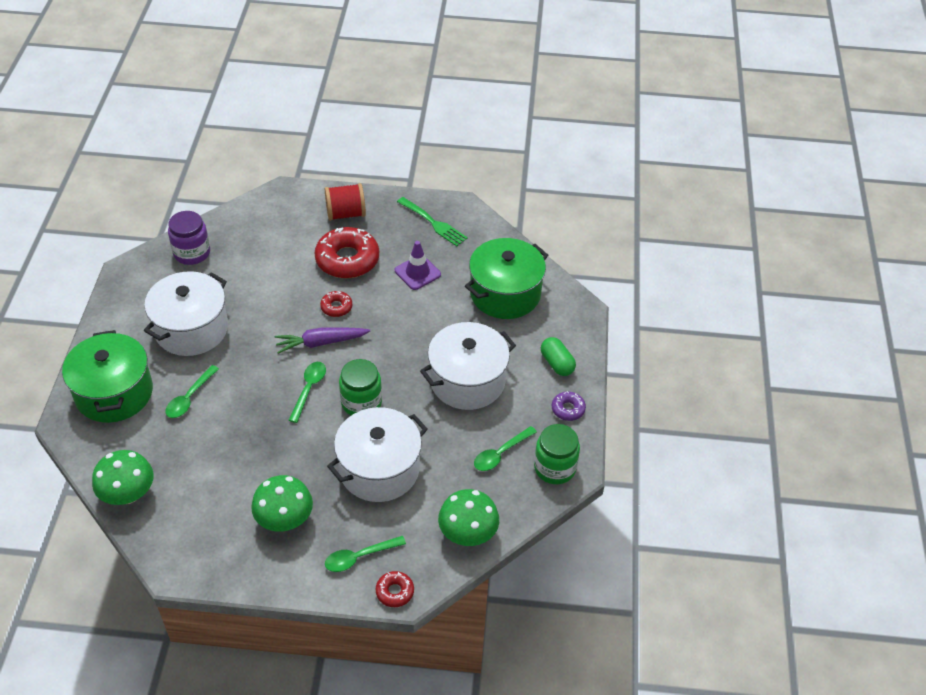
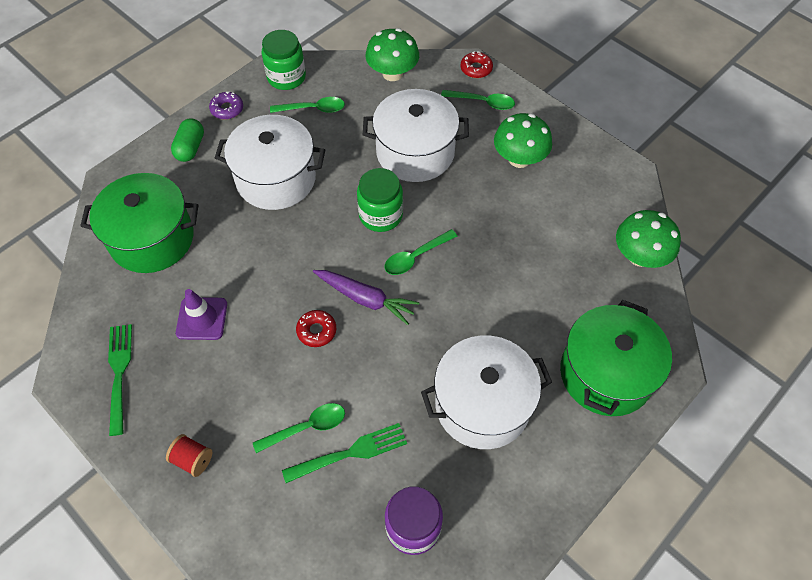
camera: 140 degrees left, 10 degrees up
green spoon [165,365,219,418] -> green spoon moved to [253,403,345,453]
red donut [315,227,379,278] -> none
red spool [325,183,366,221] -> red spool [166,434,212,477], size x0.62
none -> green fork [282,423,407,483]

**Task requirements**
Give exactly the lines from the one with "red donut [315,227,379,278] -> none" to the end of the entries, nothing before them.

**Task result**
red donut [315,227,379,278] -> none
red spool [325,183,366,221] -> red spool [166,434,212,477], size x0.62
none -> green fork [282,423,407,483]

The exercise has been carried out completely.